Starting at the line with "black shoe: 2 -> 4" in it, reproduce each line below through the last one, exactly, and include nothing else.

[Image sets with object changes]
____
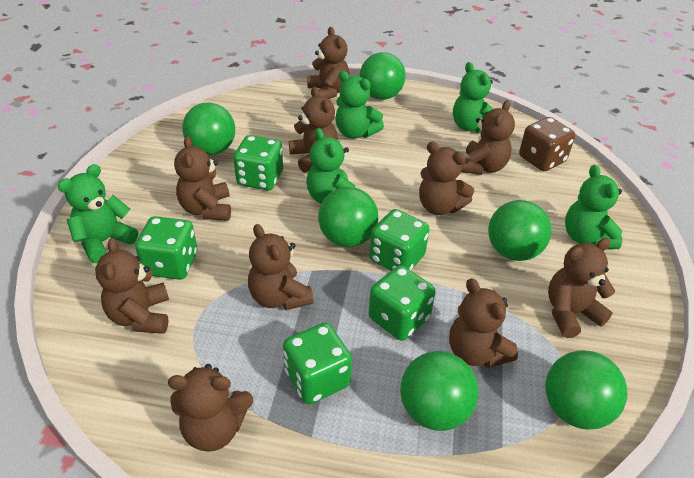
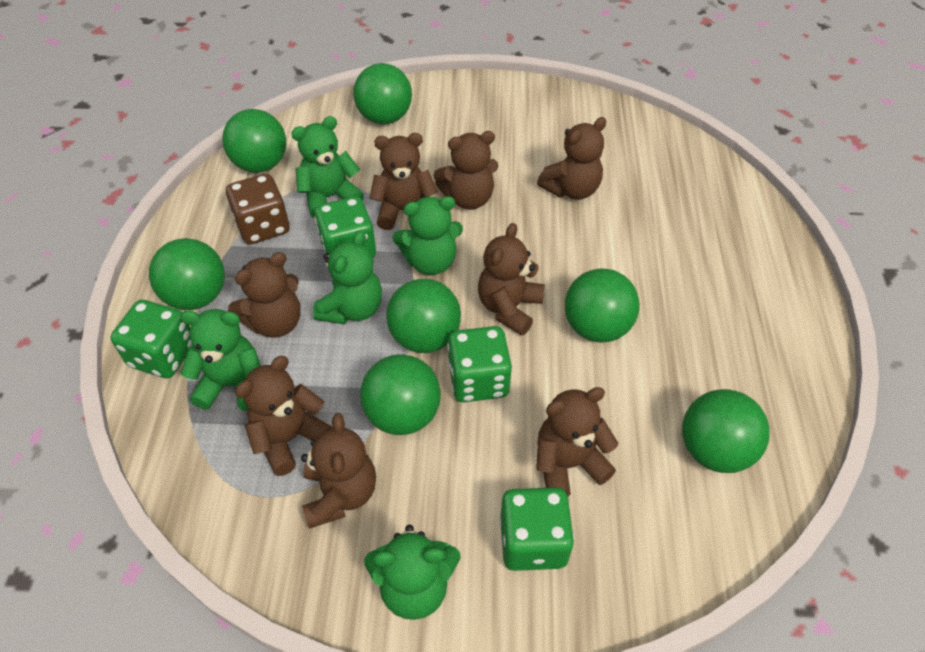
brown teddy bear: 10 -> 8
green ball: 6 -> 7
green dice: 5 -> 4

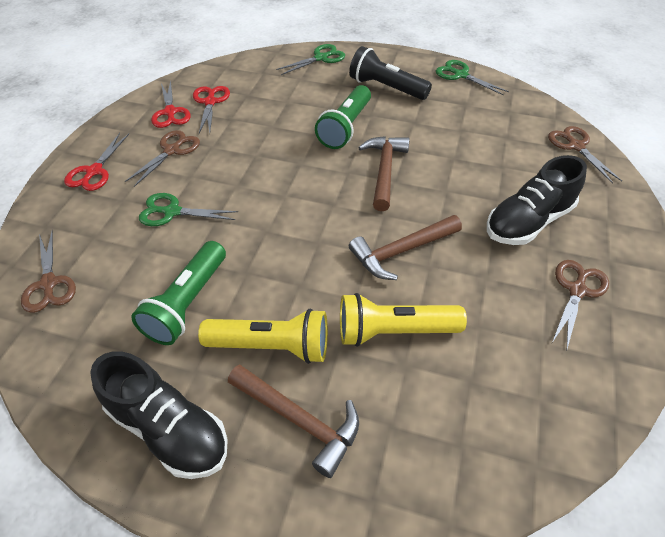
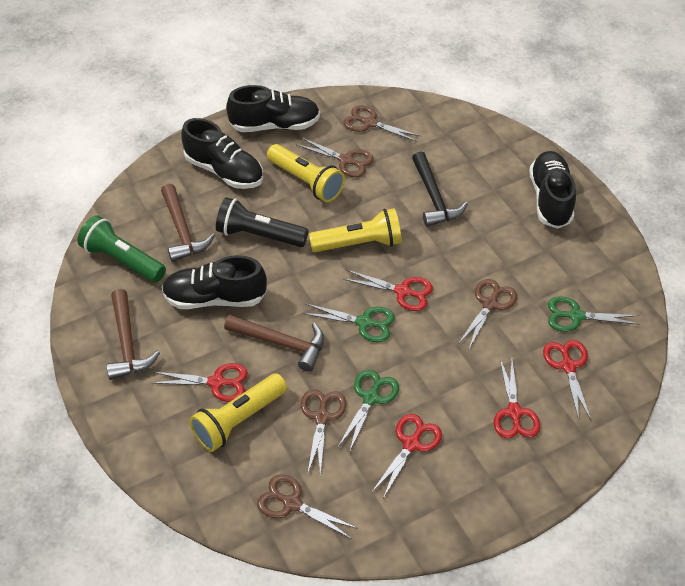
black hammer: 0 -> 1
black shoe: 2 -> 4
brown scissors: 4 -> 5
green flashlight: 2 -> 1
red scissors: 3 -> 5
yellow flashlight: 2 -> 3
____
Your response =
black shoe: 2 -> 4
brown scissors: 4 -> 5
green flashlight: 2 -> 1
red scissors: 3 -> 5
yellow flashlight: 2 -> 3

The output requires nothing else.